Change detection data
=-=-=-=-=

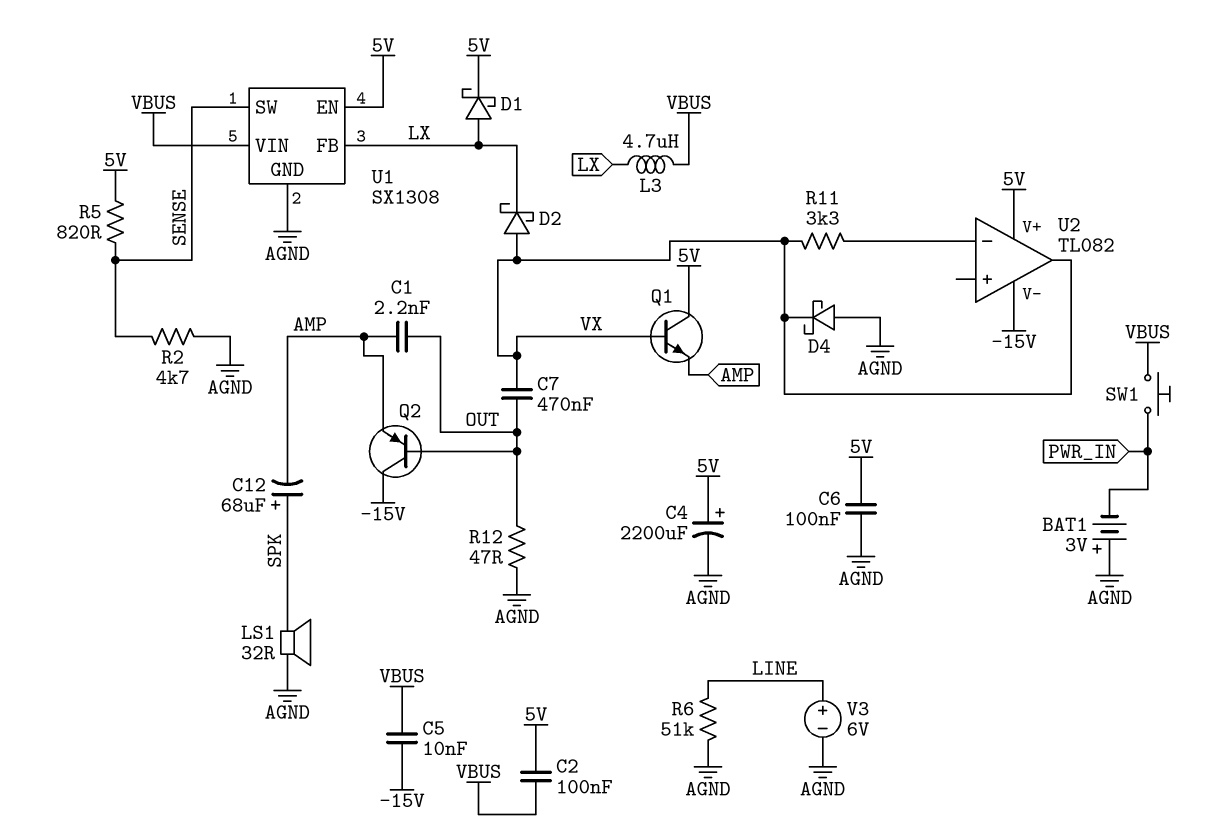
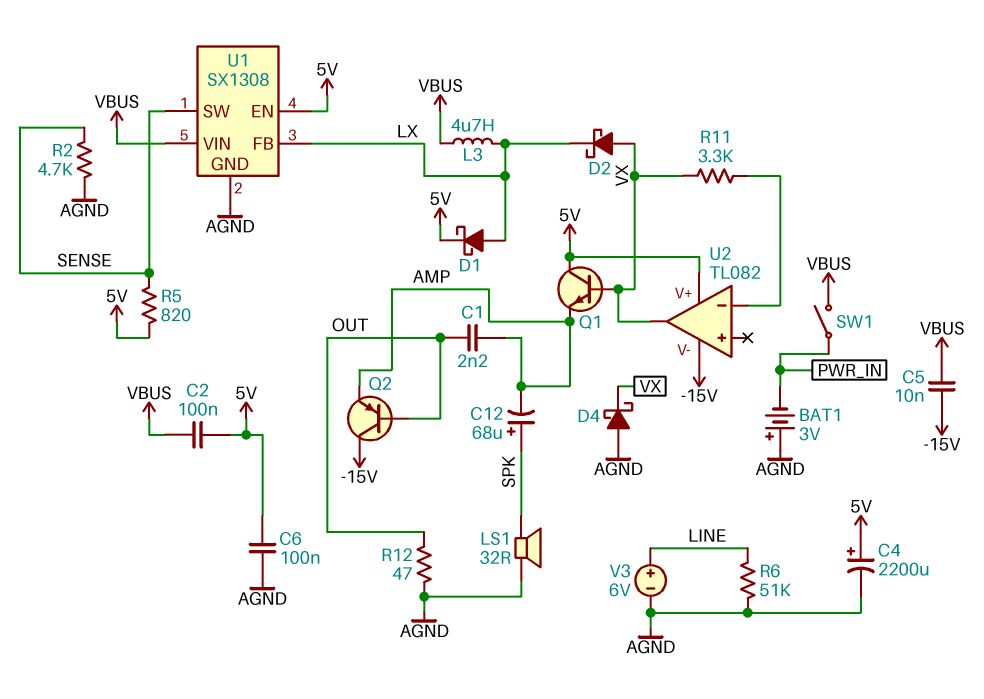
C7: 470nF (OUT, VX) -> none
SW1: button (PWR_IN, VBUS) -> switch (PWR_IN, VBUS)

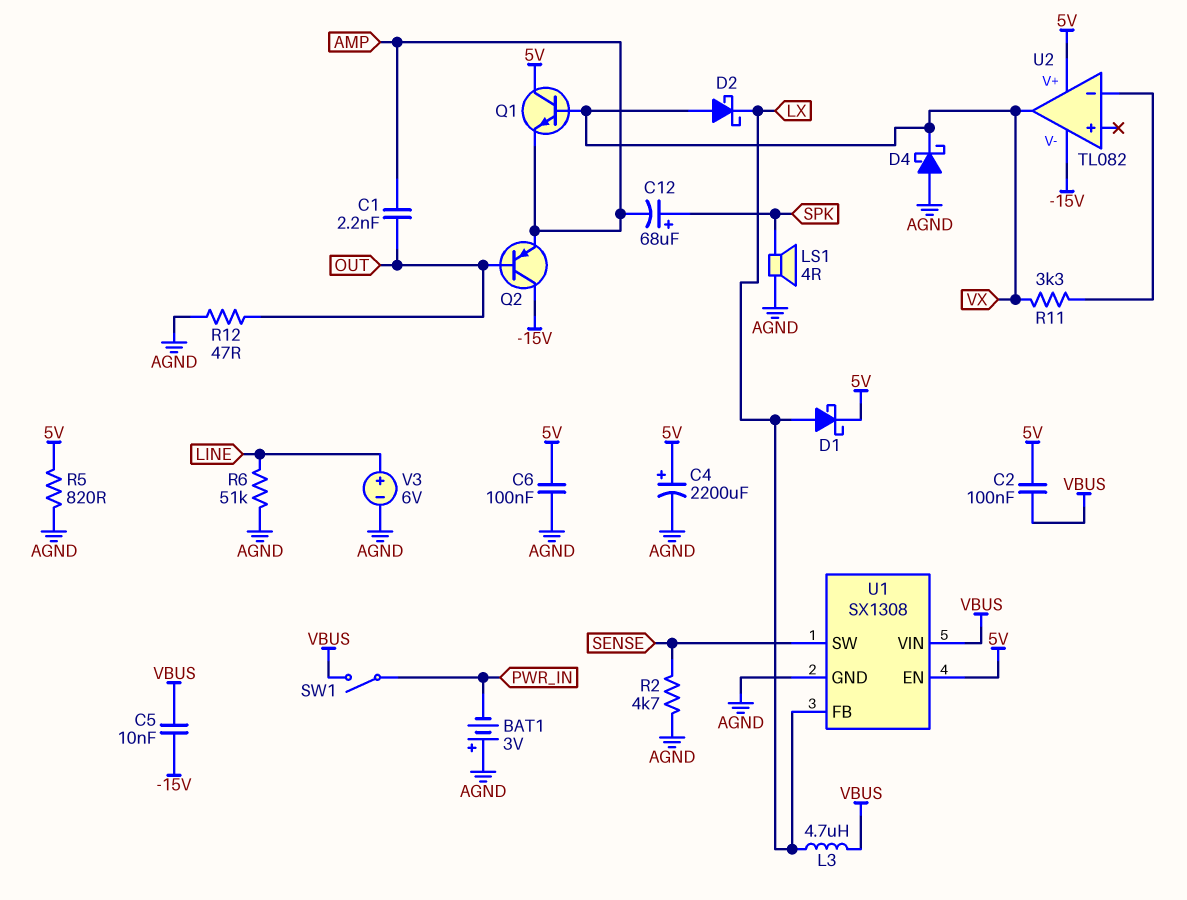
LS1: speaker 32R (AGND, SPK) -> speaker 4R (AGND, SPK)
R5: 820 (5V, SENSE) -> 820 (5V, AGND)

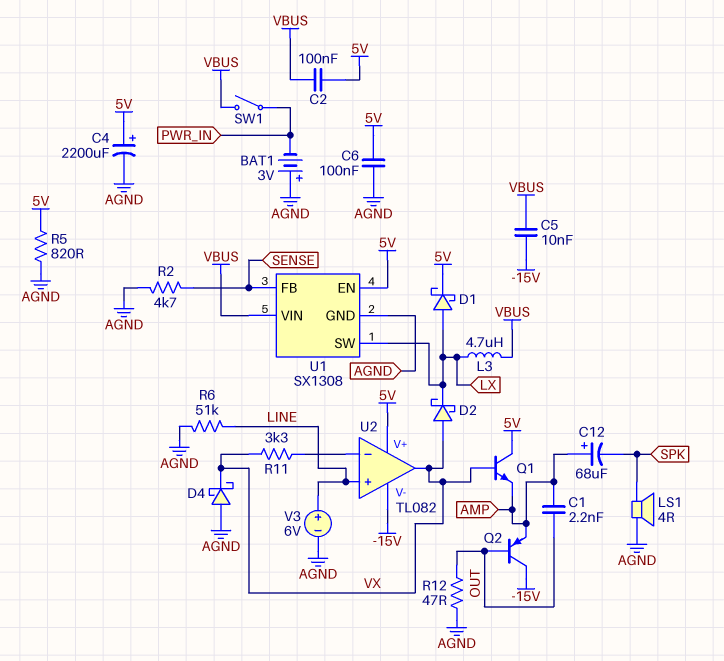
C12: 68uF (plus SPK, minus AMP) -> 68uF (plus AMP, minus SPK)
U1 pin FB: LX -> SENSE
U1 pin SW: SENSE -> LX
U2 pin in+: none -> LINE

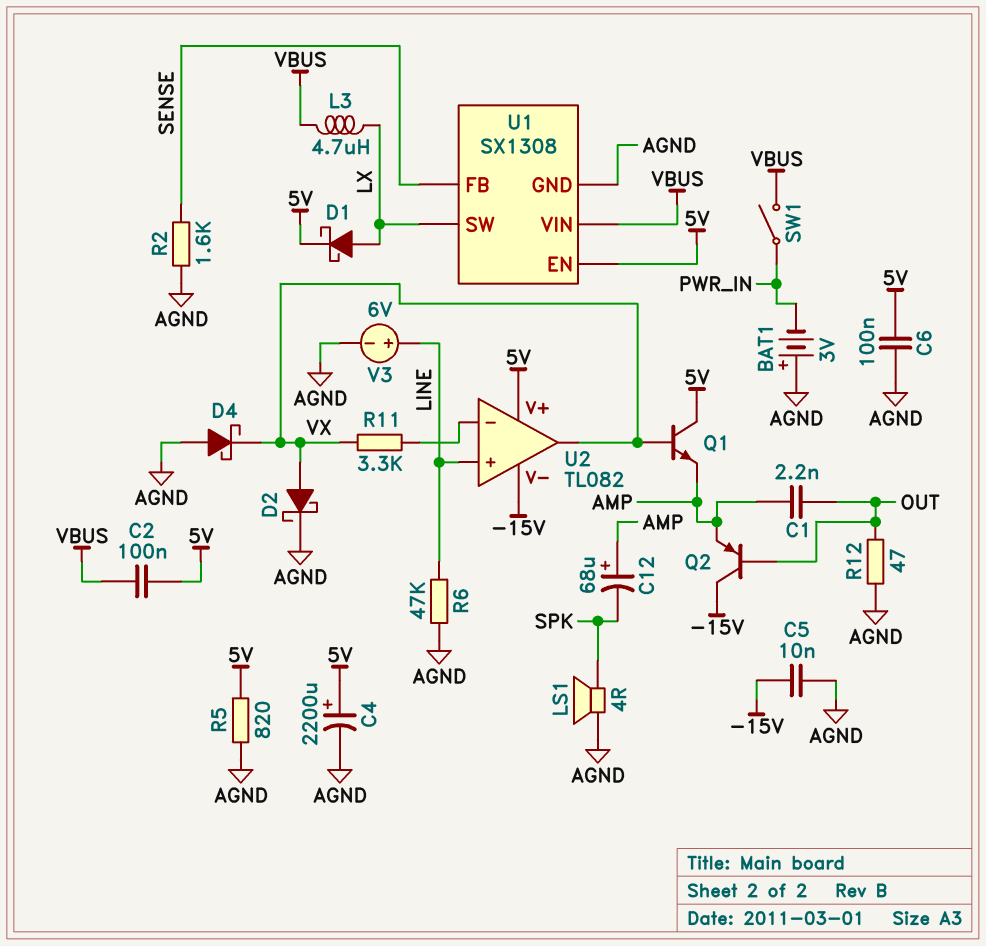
C5: 10nF (-15V, VBUS) -> 10nF (-15V, AGND)
D2: schottky (A VX, K LX) -> schottky (A VX, K AGND)
R2: 4.7k (AGND, SENSE) -> 1.6k (AGND, SENSE)
R6: 51k (AGND, LINE) -> 47k (AGND, LINE)

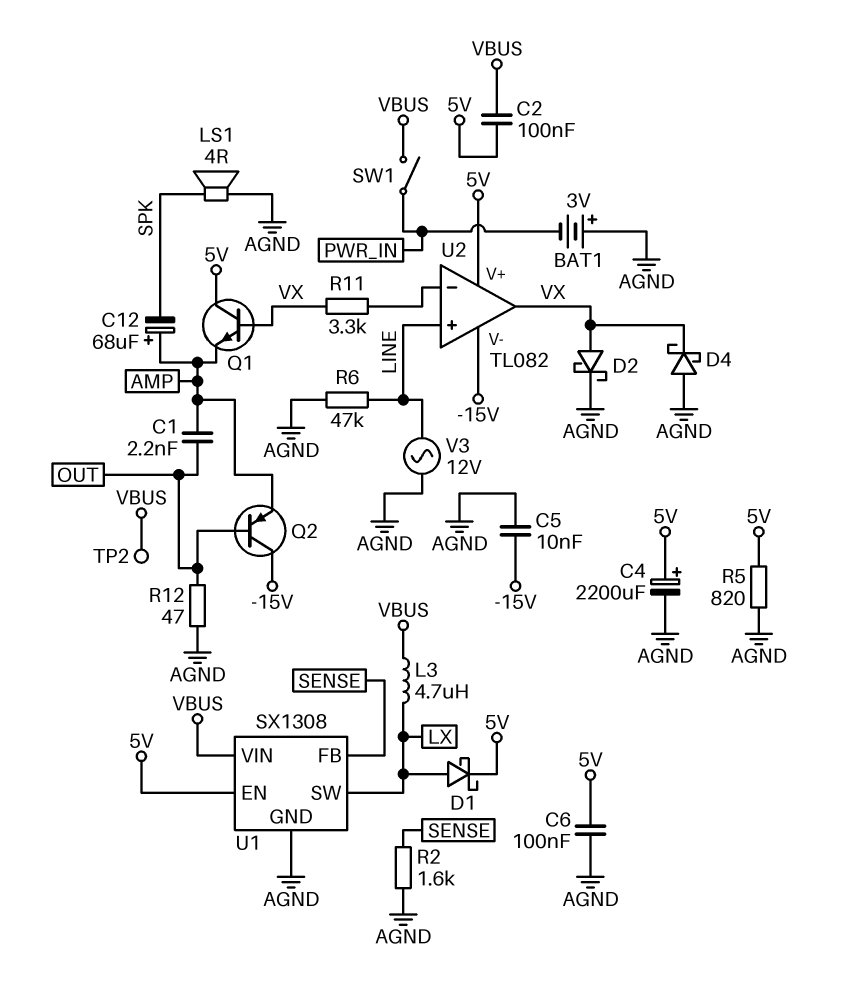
TP2: none -> test point (VBUS)
V3: 6V (plus LINE, minus AGND) -> AC 12V (AGND, LINE)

=-=-=-=-=

_Assignment_
Check every line of the entries above, and copy those that carry the string "plus".

_Answer space_
C12: 68uF (plus SPK, minus AMP) -> 68uF (plus AMP, minus SPK)
V3: 6V (plus LINE, minus AGND) -> AC 12V (AGND, LINE)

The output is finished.